**SUPPLIED DATA:**
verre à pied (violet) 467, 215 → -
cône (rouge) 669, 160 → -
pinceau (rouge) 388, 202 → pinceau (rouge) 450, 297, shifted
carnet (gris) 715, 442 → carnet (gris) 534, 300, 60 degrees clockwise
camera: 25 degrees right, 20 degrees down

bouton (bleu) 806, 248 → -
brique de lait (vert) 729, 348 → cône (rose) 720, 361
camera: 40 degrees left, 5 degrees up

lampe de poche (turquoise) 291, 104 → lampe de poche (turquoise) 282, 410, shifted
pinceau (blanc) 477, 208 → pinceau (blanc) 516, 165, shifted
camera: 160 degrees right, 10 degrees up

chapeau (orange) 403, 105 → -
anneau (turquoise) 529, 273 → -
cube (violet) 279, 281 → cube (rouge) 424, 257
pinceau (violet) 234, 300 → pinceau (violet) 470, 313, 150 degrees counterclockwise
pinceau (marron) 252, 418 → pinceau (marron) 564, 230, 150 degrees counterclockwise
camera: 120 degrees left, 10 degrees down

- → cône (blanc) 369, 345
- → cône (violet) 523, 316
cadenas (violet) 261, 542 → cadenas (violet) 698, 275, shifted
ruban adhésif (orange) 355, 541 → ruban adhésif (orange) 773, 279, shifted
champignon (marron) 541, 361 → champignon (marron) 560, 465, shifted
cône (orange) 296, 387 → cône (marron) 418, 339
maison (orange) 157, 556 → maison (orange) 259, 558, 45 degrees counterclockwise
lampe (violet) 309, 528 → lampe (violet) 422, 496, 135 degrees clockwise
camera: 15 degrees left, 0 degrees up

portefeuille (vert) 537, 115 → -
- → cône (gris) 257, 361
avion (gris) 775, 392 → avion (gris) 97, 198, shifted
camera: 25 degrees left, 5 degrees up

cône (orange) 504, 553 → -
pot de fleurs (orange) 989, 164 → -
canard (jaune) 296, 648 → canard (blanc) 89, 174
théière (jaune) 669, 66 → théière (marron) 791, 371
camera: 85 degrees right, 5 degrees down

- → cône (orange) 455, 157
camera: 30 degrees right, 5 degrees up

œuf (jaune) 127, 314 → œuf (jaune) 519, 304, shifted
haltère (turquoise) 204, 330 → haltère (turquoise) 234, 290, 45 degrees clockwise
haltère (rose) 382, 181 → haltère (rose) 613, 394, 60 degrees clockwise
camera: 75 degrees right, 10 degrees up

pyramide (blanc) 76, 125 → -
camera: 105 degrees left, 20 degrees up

**WHAT THIS TASK INVOLVES:**
Copy every line of the data above exactly.

**ANSWER TO THIS PROBLEM:**
verre à pied (violet) 467, 215 → -
cône (rouge) 669, 160 → -
pinceau (rouge) 388, 202 → pinceau (rouge) 450, 297, shifted
carnet (gris) 715, 442 → carnet (gris) 534, 300, 60 degrees clockwise
camera: 25 degrees right, 20 degrees down

bouton (bleu) 806, 248 → -
brique de lait (vert) 729, 348 → cône (rose) 720, 361
camera: 40 degrees left, 5 degrees up

lampe de poche (turquoise) 291, 104 → lampe de poche (turquoise) 282, 410, shifted
pinceau (blanc) 477, 208 → pinceau (blanc) 516, 165, shifted
camera: 160 degrees right, 10 degrees up

chapeau (orange) 403, 105 → -
anneau (turquoise) 529, 273 → -
cube (violet) 279, 281 → cube (rouge) 424, 257
pinceau (violet) 234, 300 → pinceau (violet) 470, 313, 150 degrees counterclockwise
pinceau (marron) 252, 418 → pinceau (marron) 564, 230, 150 degrees counterclockwise
camera: 120 degrees left, 10 degrees down

- → cône (blanc) 369, 345
- → cône (violet) 523, 316
cadenas (violet) 261, 542 → cadenas (violet) 698, 275, shifted
ruban adhésif (orange) 355, 541 → ruban adhésif (orange) 773, 279, shifted
champignon (marron) 541, 361 → champignon (marron) 560, 465, shifted
cône (orange) 296, 387 → cône (marron) 418, 339
maison (orange) 157, 556 → maison (orange) 259, 558, 45 degrees counterclockwise
lampe (violet) 309, 528 → lampe (violet) 422, 496, 135 degrees clockwise
camera: 15 degrees left, 0 degrees up

portefeuille (vert) 537, 115 → -
- → cône (gris) 257, 361
avion (gris) 775, 392 → avion (gris) 97, 198, shifted
camera: 25 degrees left, 5 degrees up

cône (orange) 504, 553 → -
pot de fleurs (orange) 989, 164 → -
canard (jaune) 296, 648 → canard (blanc) 89, 174
théière (jaune) 669, 66 → théière (marron) 791, 371
camera: 85 degrees right, 5 degrees down

- → cône (orange) 455, 157
camera: 30 degrees right, 5 degrees up

œuf (jaune) 127, 314 → œuf (jaune) 519, 304, shifted
haltère (turquoise) 204, 330 → haltère (turquoise) 234, 290, 45 degrees clockwise
haltère (rose) 382, 181 → haltère (rose) 613, 394, 60 degrees clockwise
camera: 75 degrees right, 10 degrees up

pyramide (blanc) 76, 125 → -
camera: 105 degrees left, 20 degrees up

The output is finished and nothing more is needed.